What the task asks: Retype exactly the lines below, starting with the line that contains "red circle: (238, 374) -> (130, 191), moved" and ending with the last line; leave out any pictures.

The records:
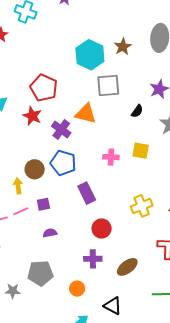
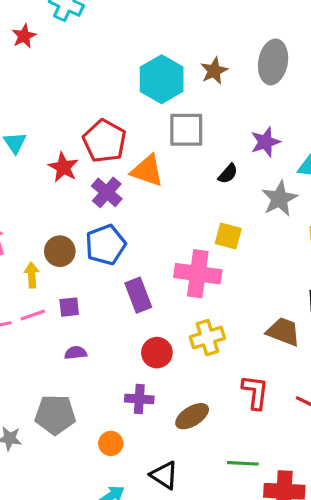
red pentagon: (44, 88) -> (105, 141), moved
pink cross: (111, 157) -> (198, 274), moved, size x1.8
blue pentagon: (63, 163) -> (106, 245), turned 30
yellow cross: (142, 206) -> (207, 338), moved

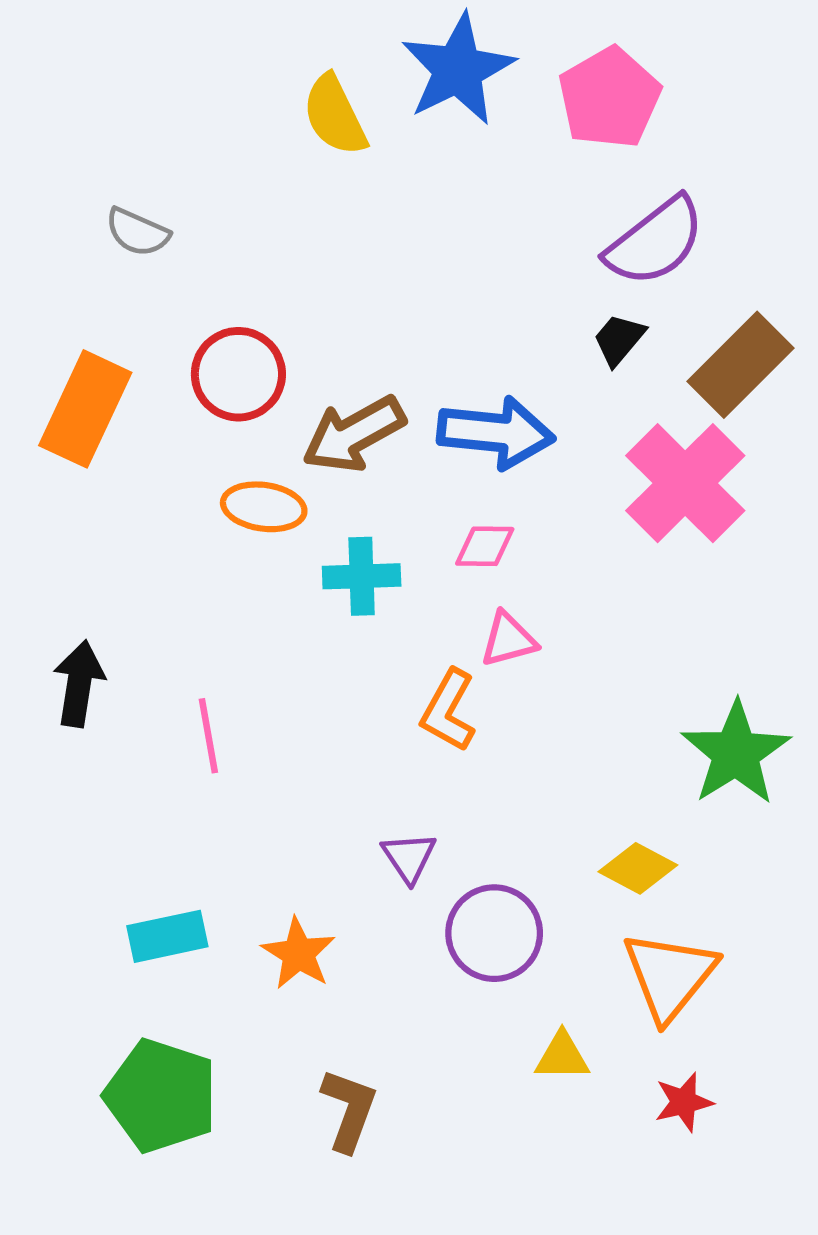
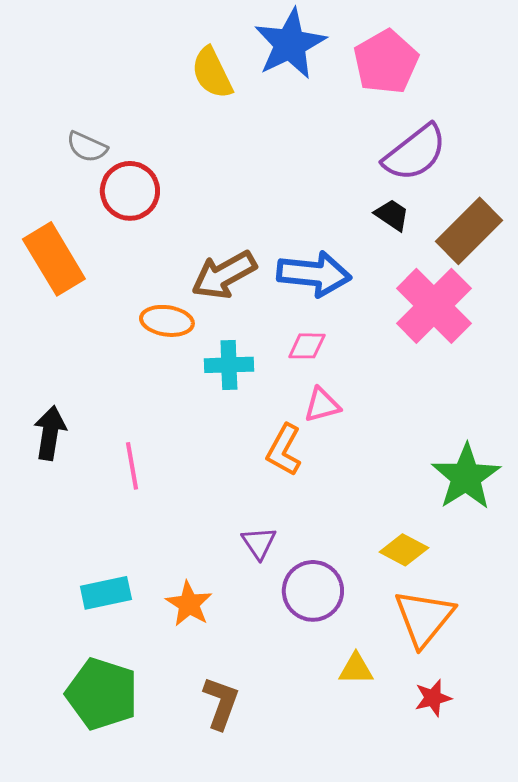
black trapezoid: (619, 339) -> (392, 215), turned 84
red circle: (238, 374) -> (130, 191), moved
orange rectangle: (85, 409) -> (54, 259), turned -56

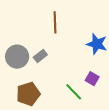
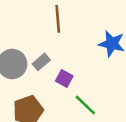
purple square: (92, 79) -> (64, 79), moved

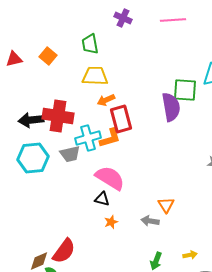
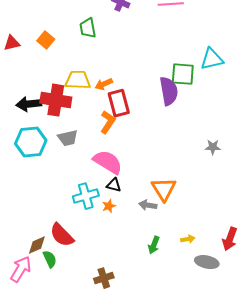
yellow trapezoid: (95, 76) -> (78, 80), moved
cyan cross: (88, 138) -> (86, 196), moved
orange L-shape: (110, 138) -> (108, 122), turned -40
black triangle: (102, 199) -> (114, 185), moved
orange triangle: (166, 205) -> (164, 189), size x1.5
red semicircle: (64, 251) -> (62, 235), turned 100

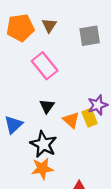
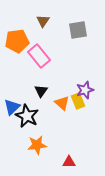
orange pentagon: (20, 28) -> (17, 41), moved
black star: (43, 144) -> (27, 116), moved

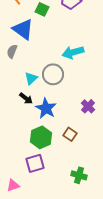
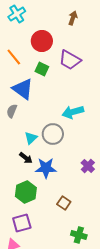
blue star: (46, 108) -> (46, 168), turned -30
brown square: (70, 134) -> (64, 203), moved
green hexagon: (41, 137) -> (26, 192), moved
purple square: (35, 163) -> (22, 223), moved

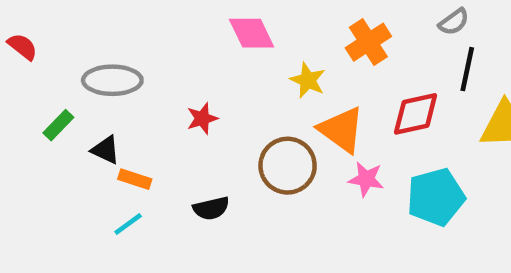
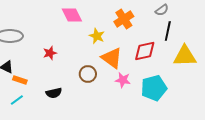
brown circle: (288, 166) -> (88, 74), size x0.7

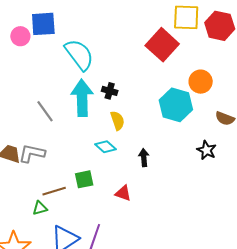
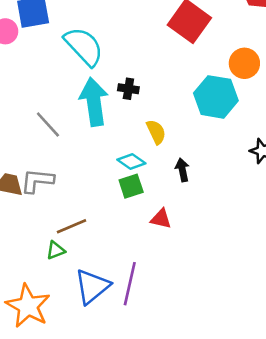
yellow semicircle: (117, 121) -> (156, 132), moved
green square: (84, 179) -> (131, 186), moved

Answer for this exercise:
red circle: (238, 374) -> (130, 191), moved
orange rectangle: (85, 409) -> (54, 259), turned -56

purple square: (92, 79) -> (64, 79), moved

yellow trapezoid: (95, 76) -> (78, 80), moved
cyan cross: (88, 138) -> (86, 196), moved
orange L-shape: (110, 138) -> (108, 122), turned -40
black triangle: (102, 199) -> (114, 185), moved
orange triangle: (166, 205) -> (164, 189), size x1.5
red semicircle: (64, 251) -> (62, 235), turned 100

orange pentagon: (20, 28) -> (17, 41), moved
black star: (43, 144) -> (27, 116), moved

blue star: (46, 108) -> (46, 168), turned -30
brown square: (70, 134) -> (64, 203), moved
green hexagon: (41, 137) -> (26, 192), moved
purple square: (35, 163) -> (22, 223), moved

brown circle: (288, 166) -> (88, 74), size x0.7

yellow semicircle: (117, 121) -> (156, 132), moved
green square: (84, 179) -> (131, 186), moved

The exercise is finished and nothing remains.